Convert every line of the data below into a JSON array of strings, with one string per line and no blank lines.

Data from a dataset:
· · ·

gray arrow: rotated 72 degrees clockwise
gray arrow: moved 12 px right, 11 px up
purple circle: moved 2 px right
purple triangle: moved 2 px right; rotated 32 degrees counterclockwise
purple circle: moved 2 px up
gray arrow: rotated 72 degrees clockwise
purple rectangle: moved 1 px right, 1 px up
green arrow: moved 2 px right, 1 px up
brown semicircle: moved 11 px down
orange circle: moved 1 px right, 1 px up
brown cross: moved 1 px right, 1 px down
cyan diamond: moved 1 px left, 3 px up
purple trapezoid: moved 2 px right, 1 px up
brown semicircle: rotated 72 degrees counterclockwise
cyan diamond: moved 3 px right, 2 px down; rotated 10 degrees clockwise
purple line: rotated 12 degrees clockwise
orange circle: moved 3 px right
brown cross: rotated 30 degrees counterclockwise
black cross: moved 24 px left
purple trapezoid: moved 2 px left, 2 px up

· · ·

Answer
[
  "gray arrow: rotated 72 degrees clockwise",
  "gray arrow: moved 12 px right, 11 px up",
  "purple circle: moved 2 px right",
  "purple triangle: moved 2 px right; rotated 32 degrees counterclockwise",
  "purple circle: moved 2 px up",
  "gray arrow: rotated 72 degrees clockwise",
  "purple rectangle: moved 1 px right, 1 px up",
  "green arrow: moved 2 px right, 1 px up",
  "brown semicircle: moved 11 px down",
  "orange circle: moved 1 px right, 1 px up",
  "brown cross: moved 1 px right, 1 px down",
  "cyan diamond: moved 1 px left, 3 px up",
  "purple trapezoid: moved 2 px right, 1 px up",
  "brown semicircle: rotated 72 degrees counterclockwise",
  "cyan diamond: moved 3 px right, 2 px down; rotated 10 degrees clockwise",
  "purple line: rotated 12 degrees clockwise",
  "orange circle: moved 3 px right",
  "brown cross: rotated 30 degrees counterclockwise",
  "black cross: moved 24 px left",
  "purple trapezoid: moved 2 px left, 2 px up"
]